Before-and-after change records:
.....

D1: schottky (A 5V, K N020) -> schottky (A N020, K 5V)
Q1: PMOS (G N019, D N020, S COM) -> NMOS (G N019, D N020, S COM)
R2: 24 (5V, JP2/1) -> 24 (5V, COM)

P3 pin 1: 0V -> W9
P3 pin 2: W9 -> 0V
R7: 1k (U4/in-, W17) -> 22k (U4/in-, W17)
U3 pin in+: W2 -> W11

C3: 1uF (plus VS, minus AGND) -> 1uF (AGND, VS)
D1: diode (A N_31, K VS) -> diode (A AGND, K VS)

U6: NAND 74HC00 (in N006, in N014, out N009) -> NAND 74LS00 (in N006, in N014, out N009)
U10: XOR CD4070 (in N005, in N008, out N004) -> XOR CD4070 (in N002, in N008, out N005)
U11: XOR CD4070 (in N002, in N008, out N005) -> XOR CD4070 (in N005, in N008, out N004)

.....

Task item:
Print every entry exactly.

Result of the task:
D1: schottky (A 5V, K N020) -> schottky (A N020, K 5V)
Q1: PMOS (G N019, D N020, S COM) -> NMOS (G N019, D N020, S COM)
R2: 24 (5V, JP2/1) -> 24 (5V, COM)

P3 pin 1: 0V -> W9
P3 pin 2: W9 -> 0V
R7: 1k (U4/in-, W17) -> 22k (U4/in-, W17)
U3 pin in+: W2 -> W11

C3: 1uF (plus VS, minus AGND) -> 1uF (AGND, VS)
D1: diode (A N_31, K VS) -> diode (A AGND, K VS)

U6: NAND 74HC00 (in N006, in N014, out N009) -> NAND 74LS00 (in N006, in N014, out N009)
U10: XOR CD4070 (in N005, in N008, out N004) -> XOR CD4070 (in N002, in N008, out N005)
U11: XOR CD4070 (in N002, in N008, out N005) -> XOR CD4070 (in N005, in N008, out N004)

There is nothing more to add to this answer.